Output each of the entries exactly, skipping every picture they contain.

__________

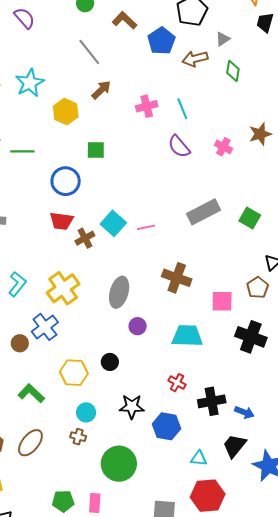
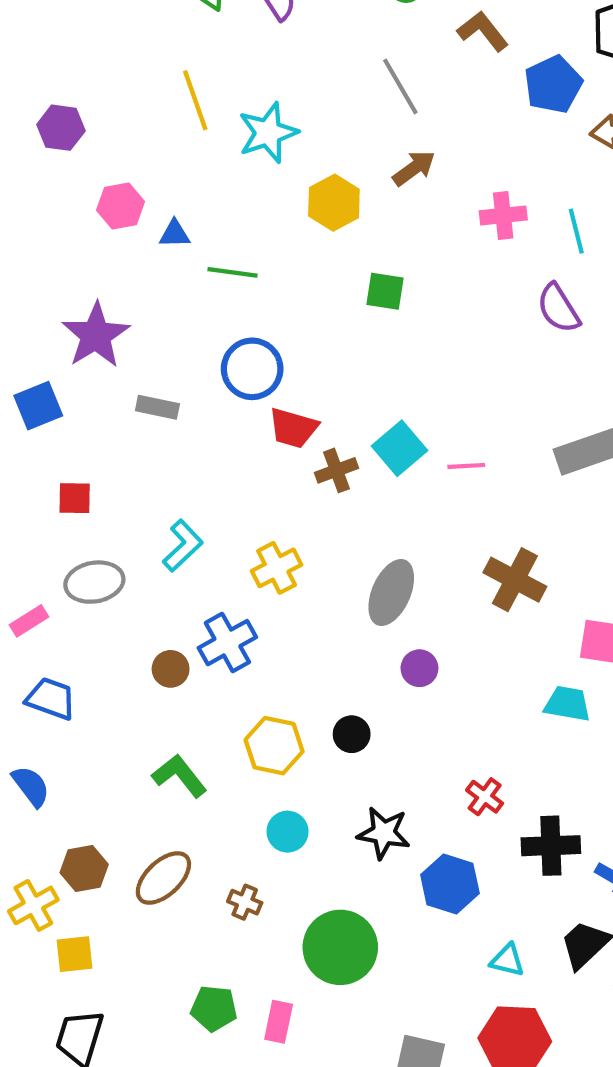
blue circle: (66, 181) -> (252, 369), moved
yellow cross: (63, 288) -> (277, 568), size x0.7
cyan trapezoid: (187, 336) -> (567, 704), moved, size x0.7
brown cross: (78, 437) -> (245, 902), moved

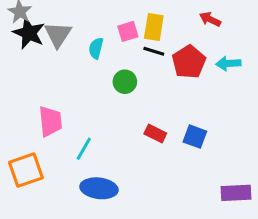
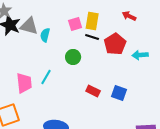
gray triangle: (58, 35) -> (29, 26), turned -48
cyan semicircle: (96, 48) -> (45, 35), moved
cyan arrow: (228, 63) -> (140, 55), moved
cyan line: (84, 149) -> (46, 77), moved

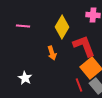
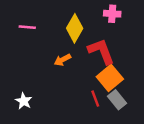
orange arrow: (52, 53) -> (62, 60), turned 80
white star: (25, 78) -> (24, 101), moved

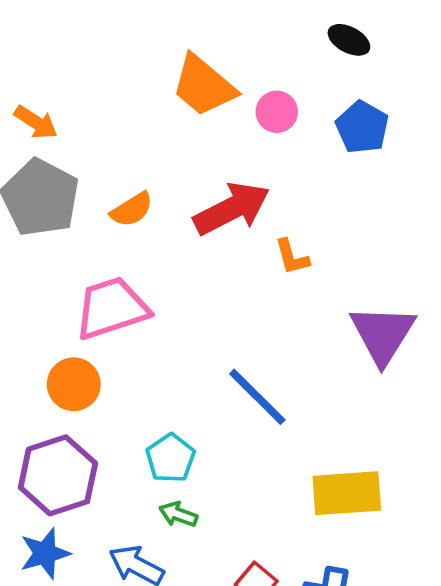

__________

PROBLEM SOLUTION>
blue circle: (66, 181) -> (252, 369), moved
yellow cross: (63, 288) -> (277, 568), size x0.7
cyan trapezoid: (187, 336) -> (567, 704), moved, size x0.7
brown cross: (78, 437) -> (245, 902), moved

gray triangle: (58, 35) -> (29, 26), turned -48
cyan semicircle: (96, 48) -> (45, 35), moved
cyan arrow: (228, 63) -> (140, 55), moved
cyan line: (84, 149) -> (46, 77), moved

orange arrow: (52, 53) -> (62, 60), turned 80
white star: (25, 78) -> (24, 101), moved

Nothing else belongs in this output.